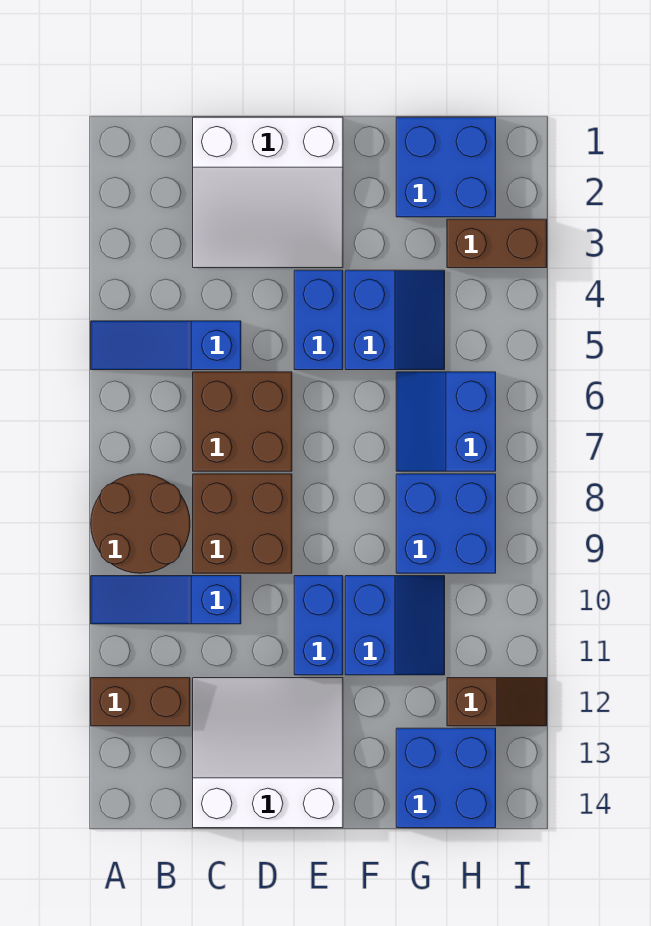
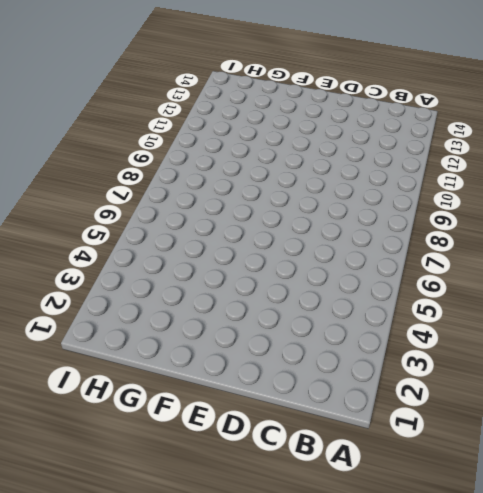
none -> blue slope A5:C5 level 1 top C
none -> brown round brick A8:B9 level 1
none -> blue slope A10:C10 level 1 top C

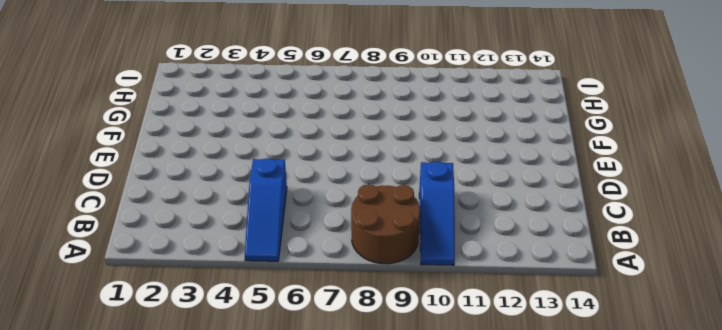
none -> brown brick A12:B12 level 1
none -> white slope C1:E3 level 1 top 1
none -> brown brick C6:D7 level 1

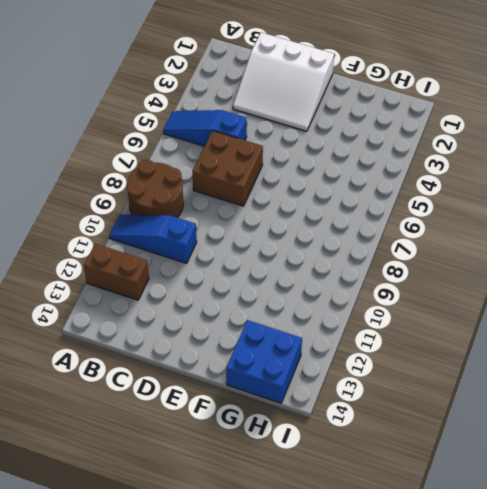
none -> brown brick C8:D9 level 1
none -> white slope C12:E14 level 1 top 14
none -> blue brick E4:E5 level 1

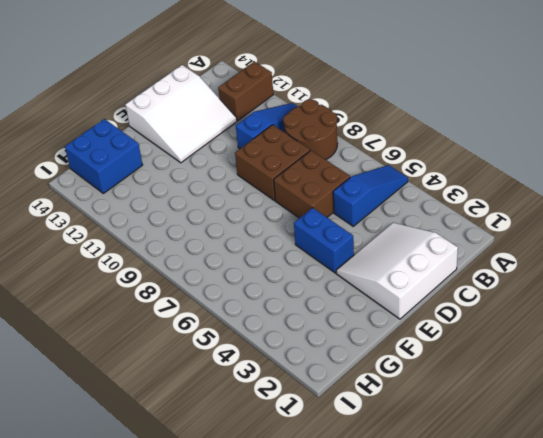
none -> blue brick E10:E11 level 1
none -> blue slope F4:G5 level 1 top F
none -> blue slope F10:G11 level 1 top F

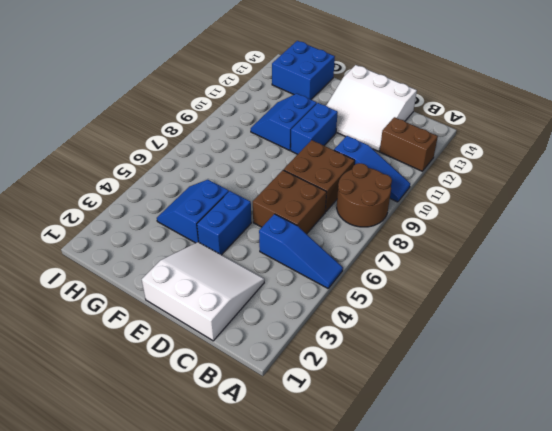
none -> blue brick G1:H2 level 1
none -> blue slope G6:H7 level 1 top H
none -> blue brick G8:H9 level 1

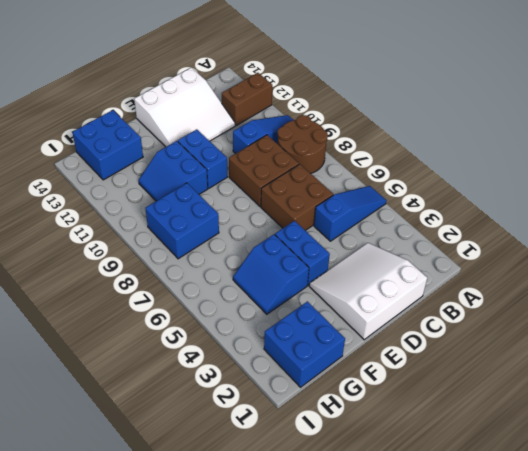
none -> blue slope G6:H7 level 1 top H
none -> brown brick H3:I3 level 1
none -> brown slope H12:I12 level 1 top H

........

Exercise -> What belongs in the answer is each line of the data that has the word "slope".

Expected answer ->
none -> blue slope A5:C5 level 1 top C
none -> blue slope A10:C10 level 1 top C
none -> white slope C1:E3 level 1 top 1
none -> white slope C12:E14 level 1 top 14
none -> blue slope F4:G5 level 1 top F
none -> blue slope F10:G11 level 1 top F
none -> blue slope G6:H7 level 1 top H
none -> blue slope G6:H7 level 1 top H
none -> brown slope H12:I12 level 1 top H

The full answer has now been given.